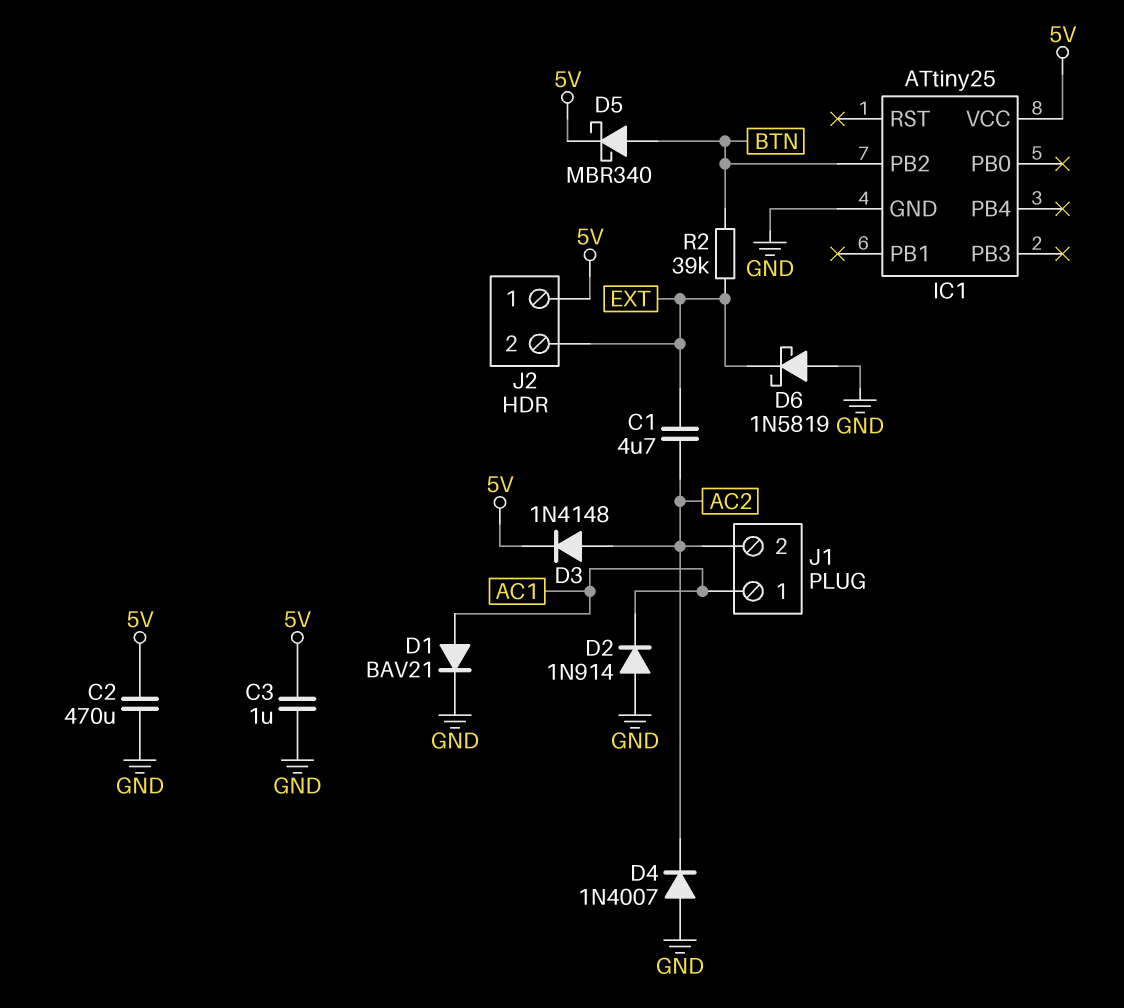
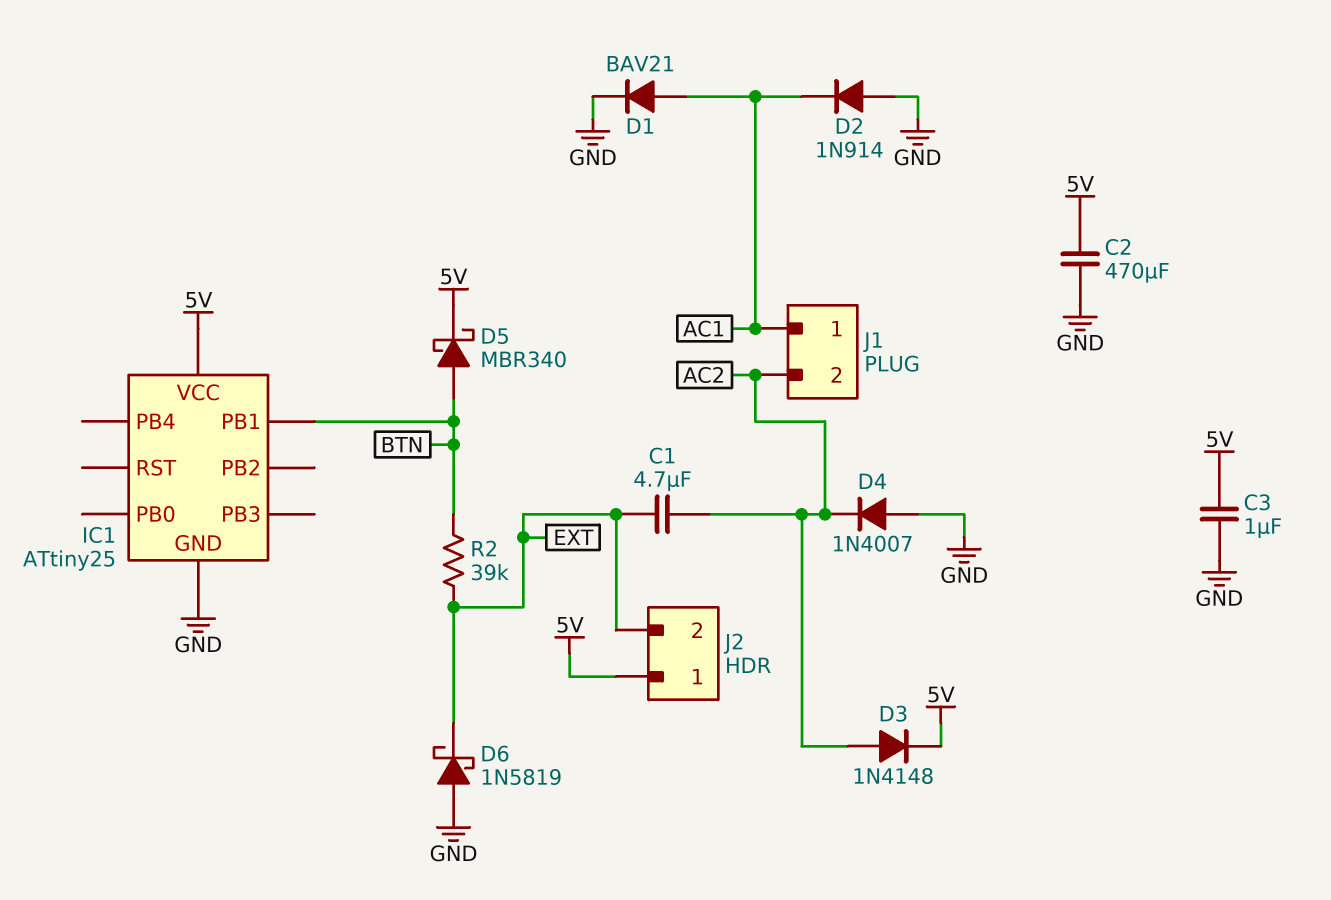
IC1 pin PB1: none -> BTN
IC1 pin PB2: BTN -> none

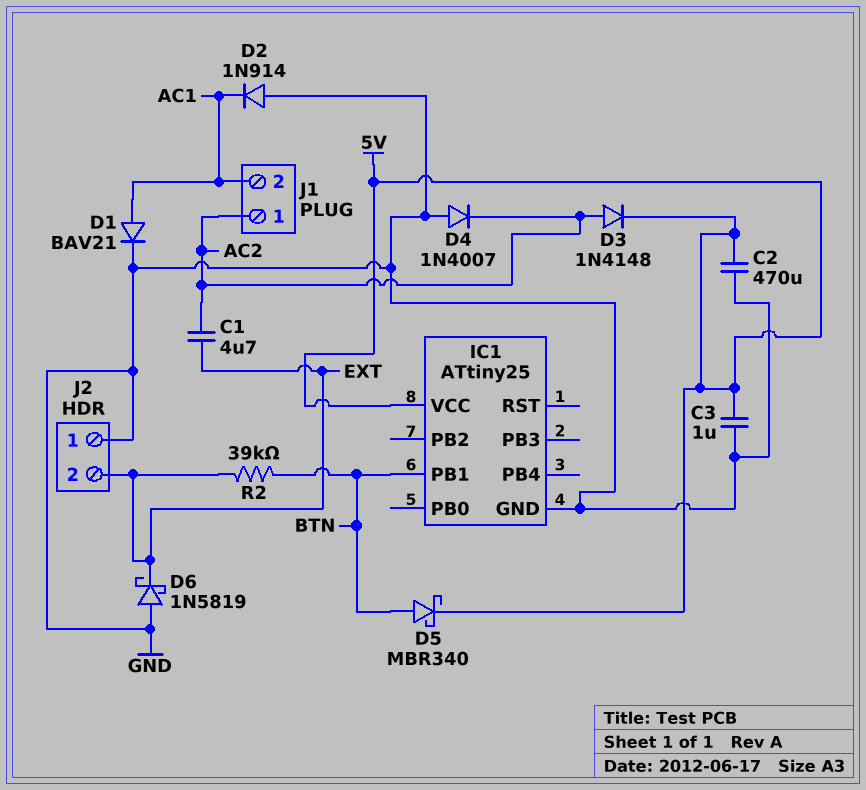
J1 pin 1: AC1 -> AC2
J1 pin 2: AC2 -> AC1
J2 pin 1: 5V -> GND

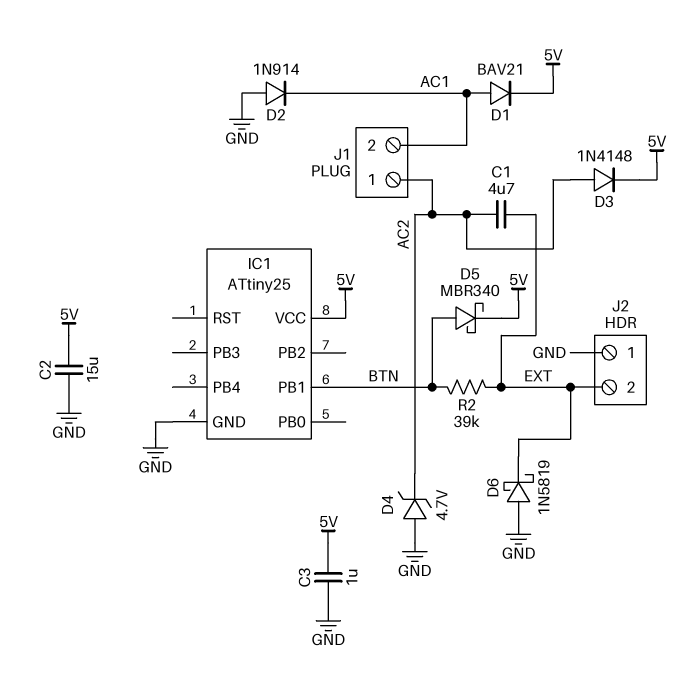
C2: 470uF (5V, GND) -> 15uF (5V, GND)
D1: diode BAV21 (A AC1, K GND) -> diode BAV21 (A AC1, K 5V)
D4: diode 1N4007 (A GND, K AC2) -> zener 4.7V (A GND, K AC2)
...
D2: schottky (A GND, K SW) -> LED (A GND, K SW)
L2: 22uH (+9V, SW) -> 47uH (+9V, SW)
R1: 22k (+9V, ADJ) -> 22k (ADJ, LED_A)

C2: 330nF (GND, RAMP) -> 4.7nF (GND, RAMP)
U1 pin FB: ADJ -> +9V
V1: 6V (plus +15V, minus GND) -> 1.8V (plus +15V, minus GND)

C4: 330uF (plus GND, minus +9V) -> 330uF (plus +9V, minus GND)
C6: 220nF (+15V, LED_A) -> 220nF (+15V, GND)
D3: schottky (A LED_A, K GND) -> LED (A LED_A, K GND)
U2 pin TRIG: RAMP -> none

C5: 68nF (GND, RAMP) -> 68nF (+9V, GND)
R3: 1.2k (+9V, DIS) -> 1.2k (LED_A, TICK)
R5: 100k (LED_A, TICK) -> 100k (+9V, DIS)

> Required work
Excluding any pictures, print exactly the lines of the listing above from the line with "IC1 pin PB2: BTN -> none" to the line with "D4: diode 1N4007", both ends included.

> Response box
IC1 pin PB2: BTN -> none

J1 pin 1: AC1 -> AC2
J1 pin 2: AC2 -> AC1
J2 pin 1: 5V -> GND

C2: 470uF (5V, GND) -> 15uF (5V, GND)
D1: diode BAV21 (A AC1, K GND) -> diode BAV21 (A AC1, K 5V)
D4: diode 1N4007 (A GND, K AC2) -> zener 4.7V (A GND, K AC2)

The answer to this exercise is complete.